[The data — start]

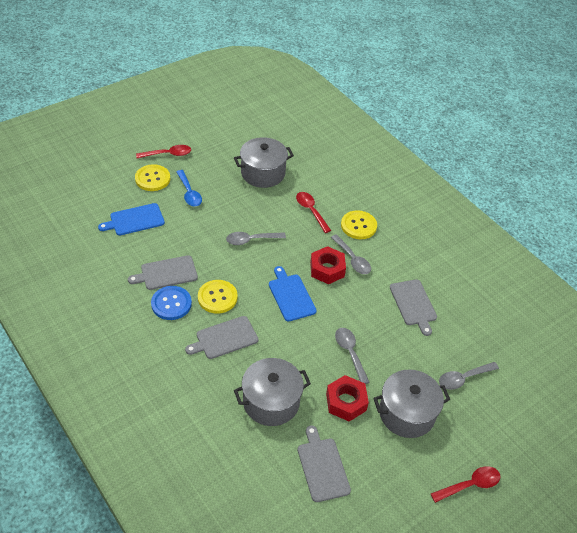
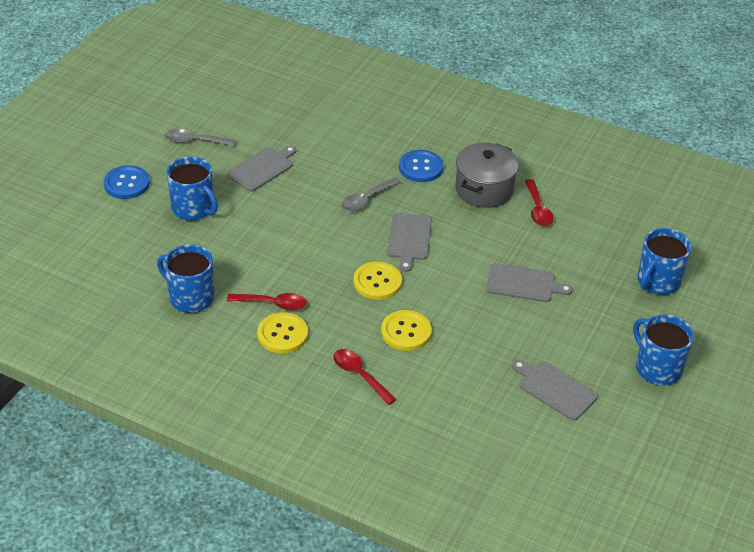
blue button: 1 -> 2
blue cutting board: 2 -> 0
blue mug: 0 -> 4
blue spoon: 1 -> 0
grey pot: 3 -> 1
grey spoon: 4 -> 2
red nut: 2 -> 0

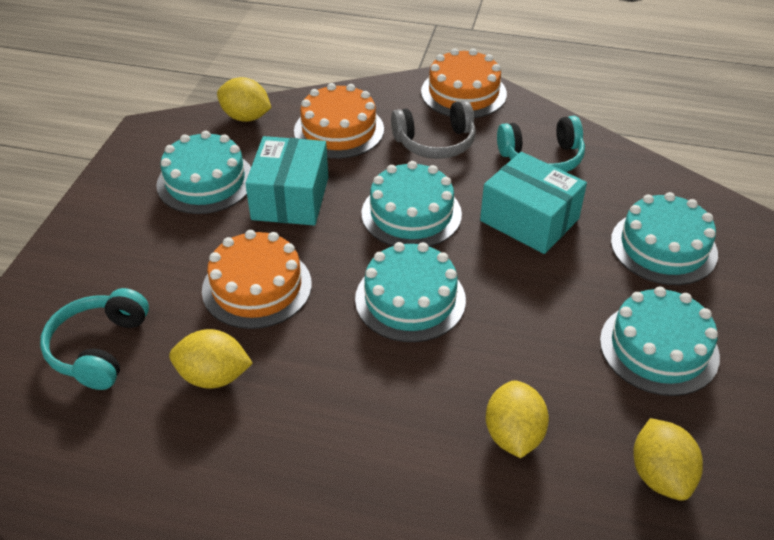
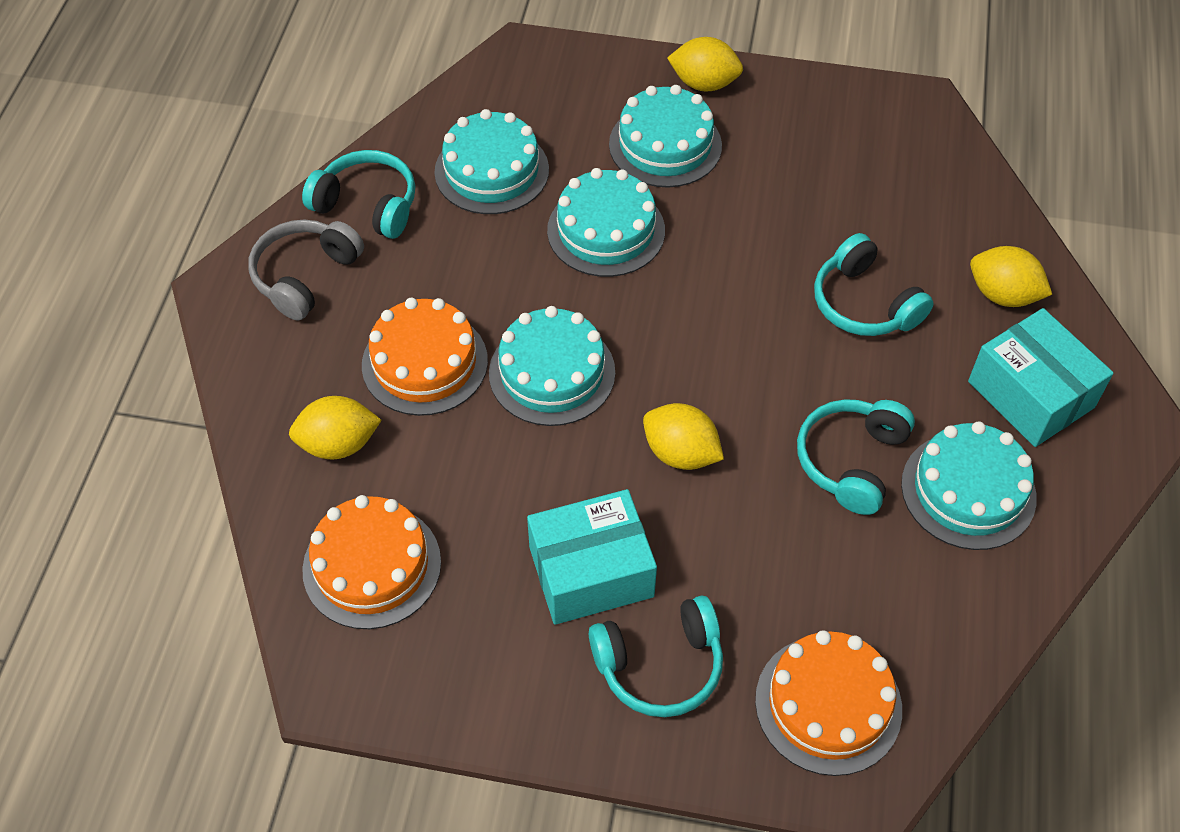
turquoise headphones: 2 -> 4

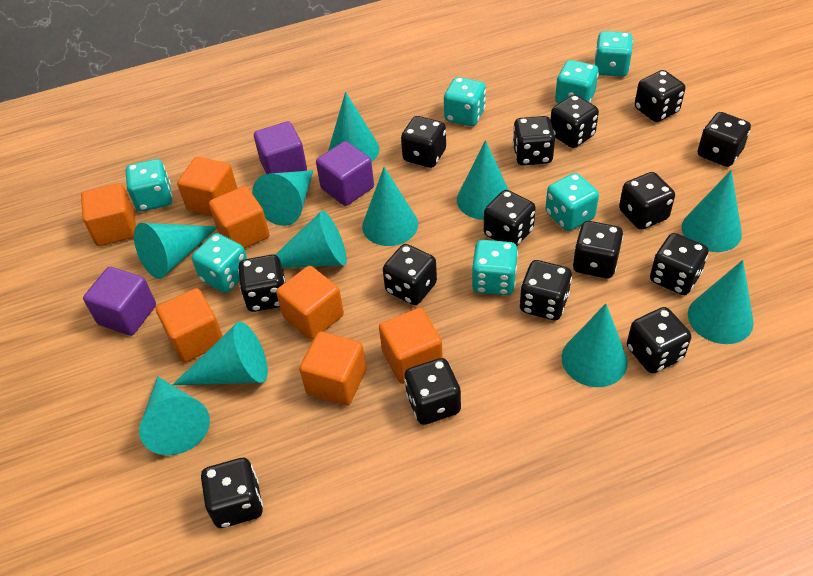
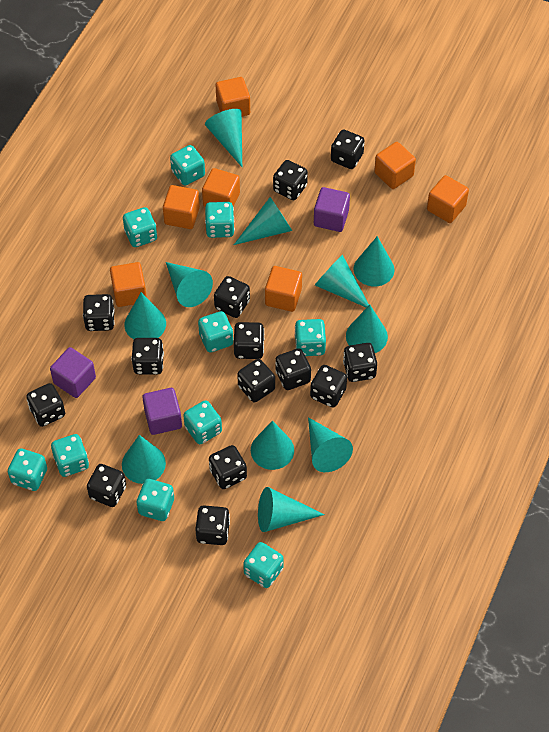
black dice: 15 -> 14
turquoise dice: 7 -> 10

[The data — finish]

Your reply should be a single number: the count of lines above that contain the word "blue".

◆ **Task response**: 4